TASK: Reproduce word for word, from the entries below, the line with "red pear [427,142,479,200]", the line with "yellow lemon [563,143,604,185]", and every line between them, and nothing more.
───── MATERIAL TO PROCESS ─────
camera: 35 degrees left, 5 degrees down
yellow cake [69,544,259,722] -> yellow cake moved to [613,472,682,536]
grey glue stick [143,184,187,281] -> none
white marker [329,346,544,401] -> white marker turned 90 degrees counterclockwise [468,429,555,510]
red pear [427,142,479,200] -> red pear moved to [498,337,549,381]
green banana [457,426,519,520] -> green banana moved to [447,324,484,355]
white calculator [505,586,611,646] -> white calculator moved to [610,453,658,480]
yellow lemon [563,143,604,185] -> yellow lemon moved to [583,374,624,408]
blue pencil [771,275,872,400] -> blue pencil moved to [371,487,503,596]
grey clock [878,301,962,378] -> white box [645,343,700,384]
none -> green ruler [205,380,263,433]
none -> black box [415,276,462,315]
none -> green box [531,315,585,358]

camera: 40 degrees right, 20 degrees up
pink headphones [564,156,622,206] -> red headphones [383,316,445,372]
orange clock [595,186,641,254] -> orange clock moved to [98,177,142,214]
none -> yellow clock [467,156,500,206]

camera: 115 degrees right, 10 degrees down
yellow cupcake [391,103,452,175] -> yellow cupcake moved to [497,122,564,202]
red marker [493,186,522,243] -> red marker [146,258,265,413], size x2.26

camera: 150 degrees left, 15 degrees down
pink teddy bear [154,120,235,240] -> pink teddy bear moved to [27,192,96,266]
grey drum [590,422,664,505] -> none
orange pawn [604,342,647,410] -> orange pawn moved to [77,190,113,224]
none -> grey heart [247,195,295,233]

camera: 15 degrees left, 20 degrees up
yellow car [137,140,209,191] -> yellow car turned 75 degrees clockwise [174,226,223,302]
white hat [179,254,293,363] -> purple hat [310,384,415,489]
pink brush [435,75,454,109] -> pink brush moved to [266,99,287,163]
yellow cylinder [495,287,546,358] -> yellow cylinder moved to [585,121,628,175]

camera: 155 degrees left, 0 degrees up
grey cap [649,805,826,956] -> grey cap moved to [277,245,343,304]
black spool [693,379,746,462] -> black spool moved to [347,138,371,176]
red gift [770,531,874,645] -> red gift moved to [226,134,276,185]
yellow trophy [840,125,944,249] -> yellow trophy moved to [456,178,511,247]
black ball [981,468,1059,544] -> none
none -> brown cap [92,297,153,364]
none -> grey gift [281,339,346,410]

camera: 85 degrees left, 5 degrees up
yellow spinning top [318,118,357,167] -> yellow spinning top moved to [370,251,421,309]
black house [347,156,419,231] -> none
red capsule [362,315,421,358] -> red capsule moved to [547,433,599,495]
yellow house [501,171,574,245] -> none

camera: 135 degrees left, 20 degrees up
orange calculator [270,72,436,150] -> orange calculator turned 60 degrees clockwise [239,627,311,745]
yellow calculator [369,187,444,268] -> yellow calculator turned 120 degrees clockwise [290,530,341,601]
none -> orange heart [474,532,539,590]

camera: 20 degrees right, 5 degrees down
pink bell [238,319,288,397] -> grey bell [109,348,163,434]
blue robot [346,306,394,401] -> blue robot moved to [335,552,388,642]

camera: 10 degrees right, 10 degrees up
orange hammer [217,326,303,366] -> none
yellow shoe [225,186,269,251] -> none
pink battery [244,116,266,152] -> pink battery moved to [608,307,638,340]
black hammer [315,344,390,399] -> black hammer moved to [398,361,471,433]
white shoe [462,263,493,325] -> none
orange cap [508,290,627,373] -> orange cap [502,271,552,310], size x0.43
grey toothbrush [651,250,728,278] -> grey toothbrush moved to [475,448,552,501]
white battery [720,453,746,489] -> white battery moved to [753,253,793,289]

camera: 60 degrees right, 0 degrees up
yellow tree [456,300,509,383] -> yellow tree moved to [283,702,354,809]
─────
RESULT OF THE EXERCISE:
red pear [427,142,479,200] -> red pear moved to [498,337,549,381]
green banana [457,426,519,520] -> green banana moved to [447,324,484,355]
white calculator [505,586,611,646] -> white calculator moved to [610,453,658,480]
yellow lemon [563,143,604,185] -> yellow lemon moved to [583,374,624,408]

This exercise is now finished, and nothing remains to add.